STORED DATA:
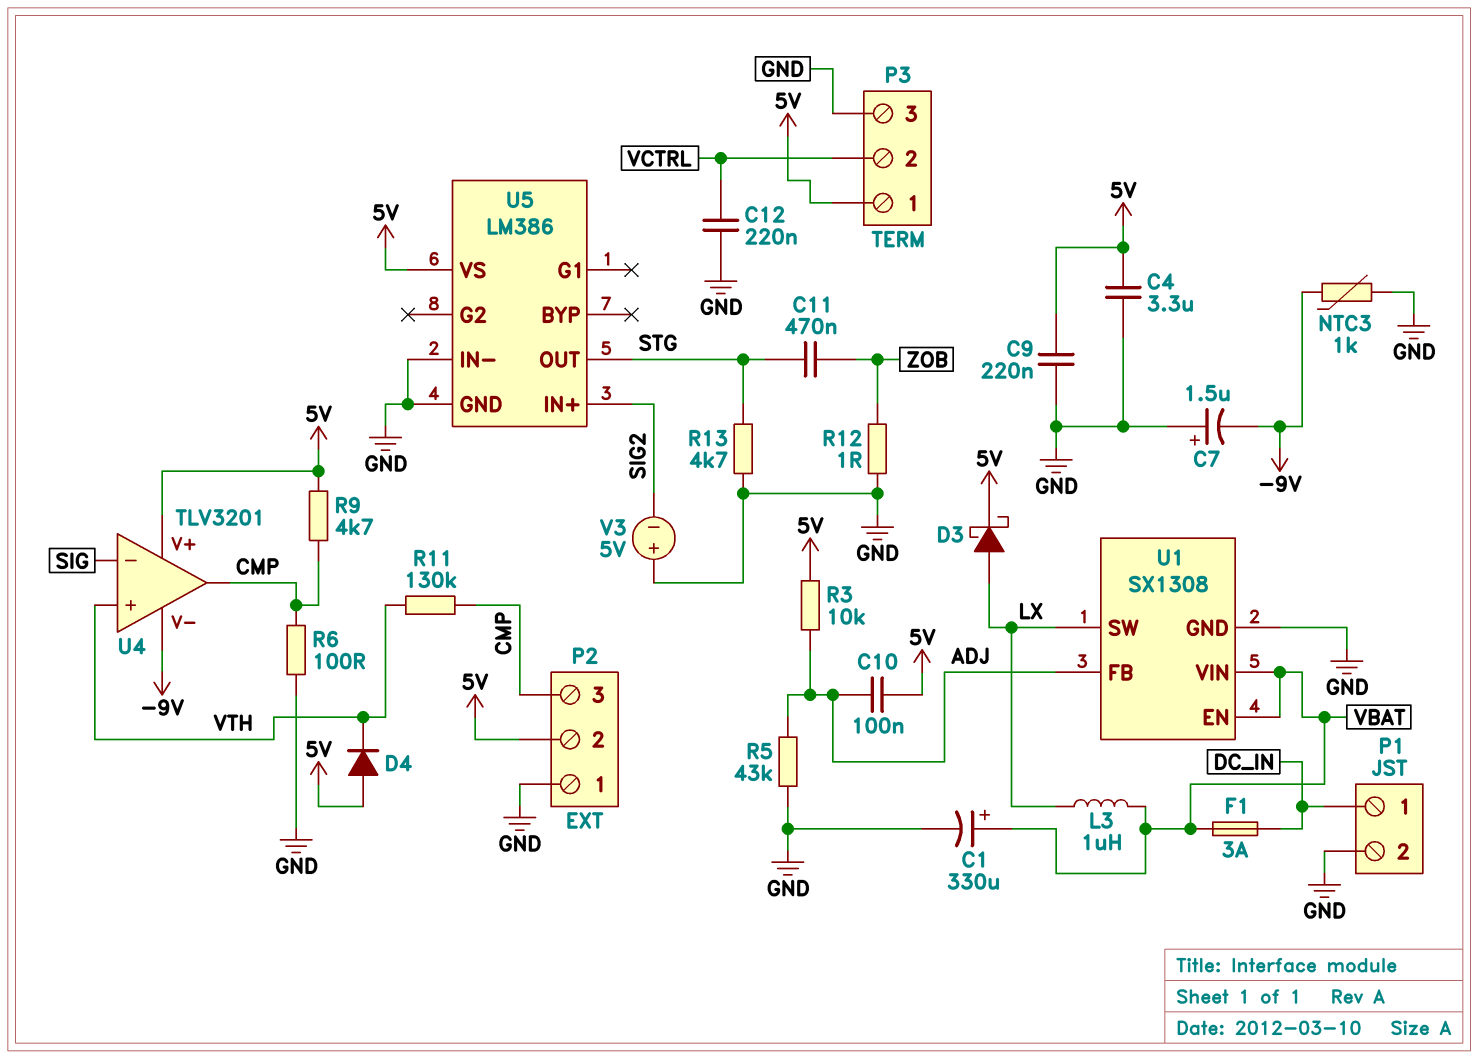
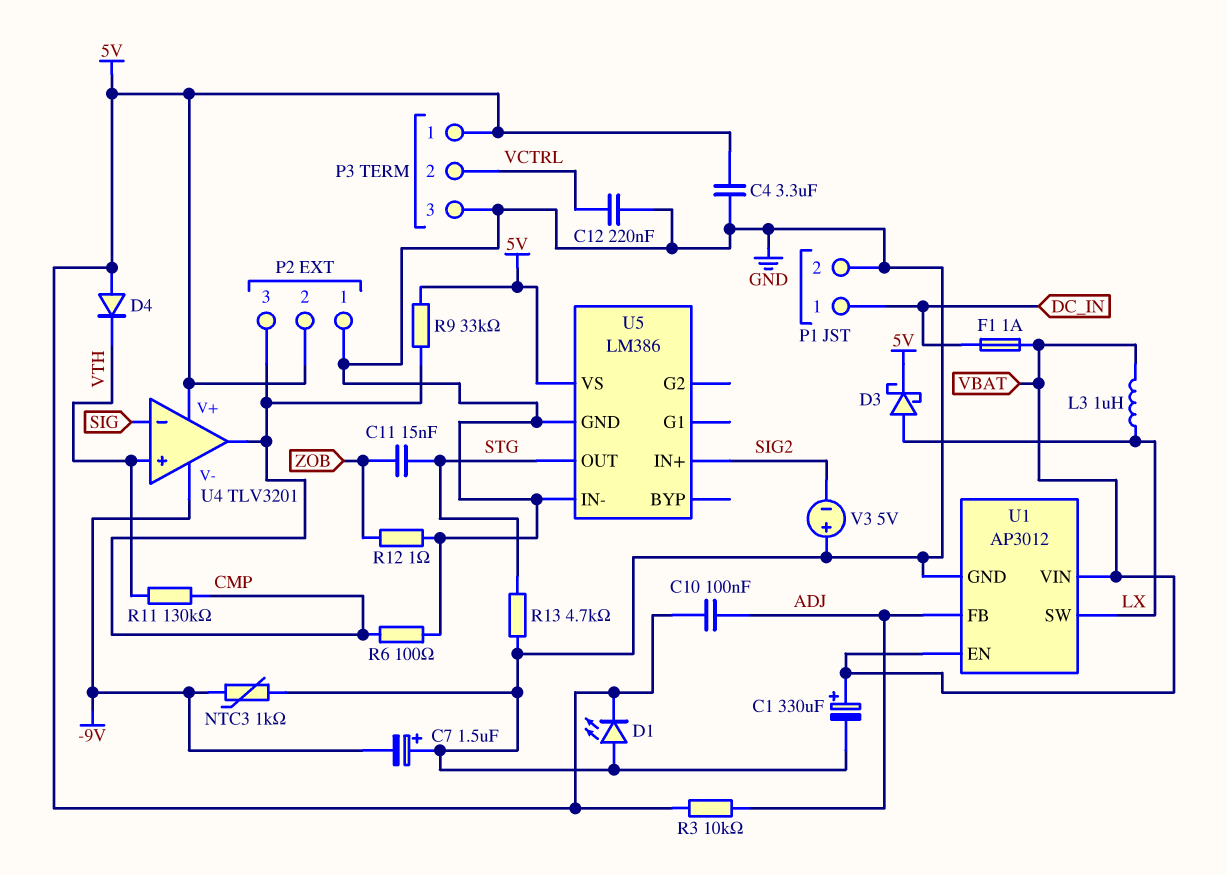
C9: 220nF (5V, GND) -> none
C11: 470nF (STG, ZOB) -> 15nF (STG, ZOB)
D1: none -> LED (A GND, K 5V)
F1: 3A (DC_IN, VBAT) -> 1A (DC_IN, VBAT)
R5: 43k (ADJ, GND) -> none
R9: 4.7k (5V, CMP) -> 33k (5V, CMP)
U1: SX1308 -> AP3012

WHAT IS BEING ASKED: Write out again every line above exactly as given; the pictures do not belong in the copy.

EXERCISE ANSWER:
C9: 220nF (5V, GND) -> none
C11: 470nF (STG, ZOB) -> 15nF (STG, ZOB)
D1: none -> LED (A GND, K 5V)
F1: 3A (DC_IN, VBAT) -> 1A (DC_IN, VBAT)
R5: 43k (ADJ, GND) -> none
R9: 4.7k (5V, CMP) -> 33k (5V, CMP)
U1: SX1308 -> AP3012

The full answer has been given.